EXERCISE DESCRIPTION: What is needed is the run of lines from the one with "(338, 203) = (269, 420): turquoise" through the close of the data, set down exactly.

INFORMATION GIVEN:
--- START ---
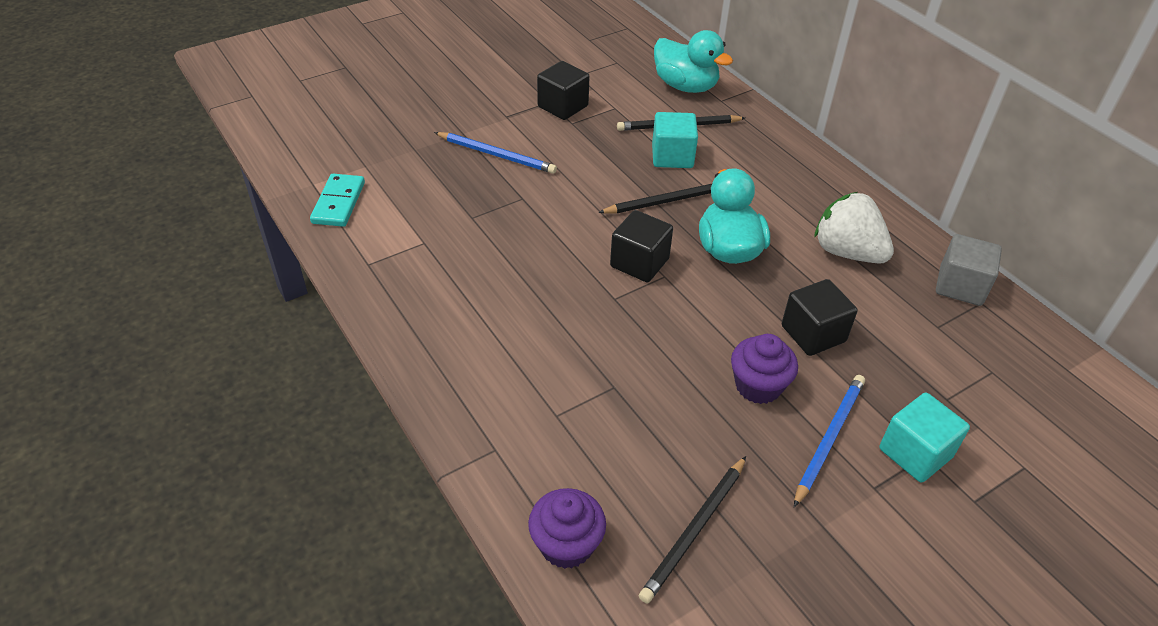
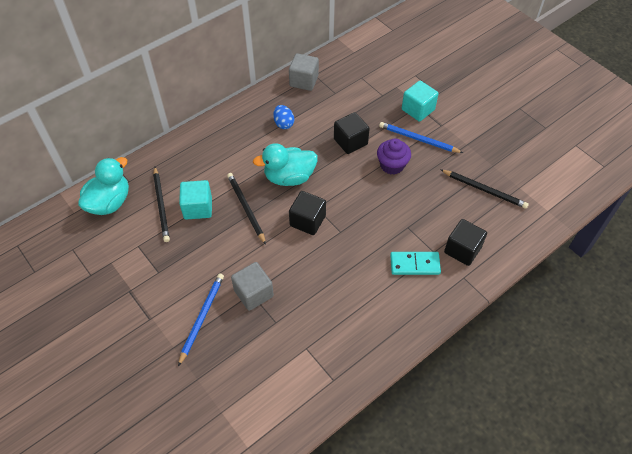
camera: 95 degrees left, 10 degrees up
(338, 203) = (269, 420): turquoise domino -> turquoise domino (414, 264)
(522, 200) = (253, 293): none -> grey cube
(563, 106) = (136, 280): black cube -> black cube (462, 250)
(566, 544) = (508, 239): purple cupcake -> none
(847, 252) = (283, 124): white strawberry -> blue egg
--- END ---
ANSWER SECTION:
(338, 203) = (269, 420): turquoise domino -> turquoise domino (414, 264)
(522, 200) = (253, 293): none -> grey cube
(563, 106) = (136, 280): black cube -> black cube (462, 250)
(566, 544) = (508, 239): purple cupcake -> none
(847, 252) = (283, 124): white strawberry -> blue egg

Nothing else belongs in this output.